**TASK PROMPT:**
Would you please write out each of the entries below exactly, omitting pictures?

----------

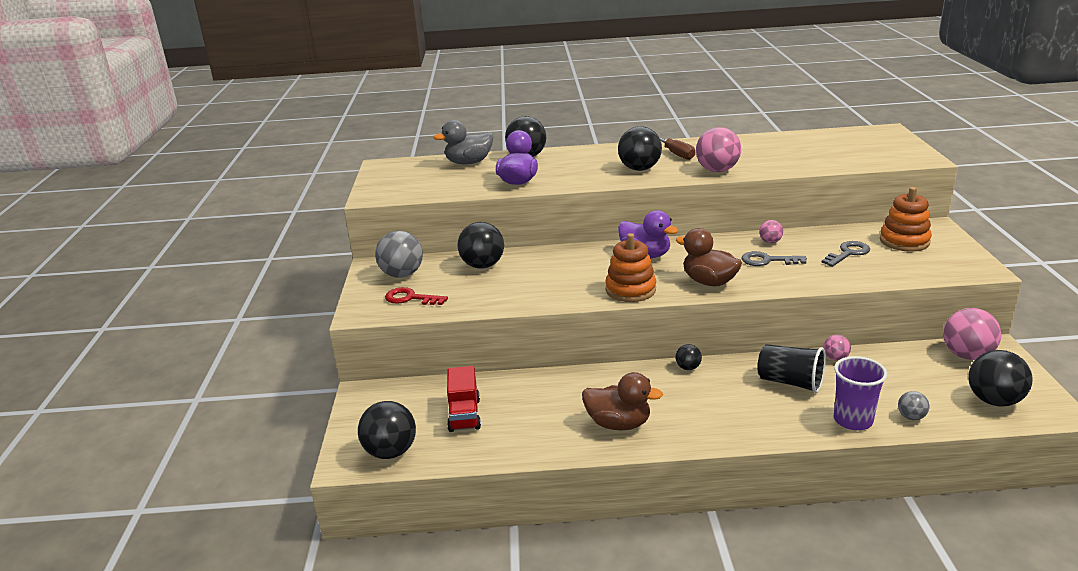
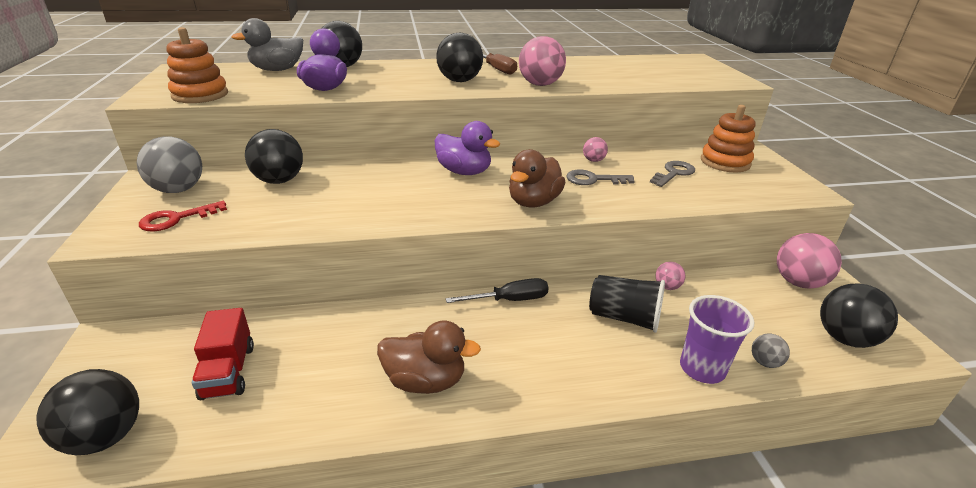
camera: 10 degrees left, 5 degrees up
(410, 298) = (176, 219): red key -> red key turned 45 degrees counterclockwise
(630, 290) = (445, 211): orange stacking toy -> orange stacking toy (200, 95)
(688, 368) = (510, 300): black ball -> black screwdriver
(709, 282) = (533, 202): brown duck -> brown duck turned 90 degrees counterclockwise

----------

**RESULT:**
camera: 10 degrees left, 5 degrees up
(410, 298) = (176, 219): red key -> red key turned 45 degrees counterclockwise
(630, 290) = (445, 211): orange stacking toy -> orange stacking toy (200, 95)
(688, 368) = (510, 300): black ball -> black screwdriver
(709, 282) = (533, 202): brown duck -> brown duck turned 90 degrees counterclockwise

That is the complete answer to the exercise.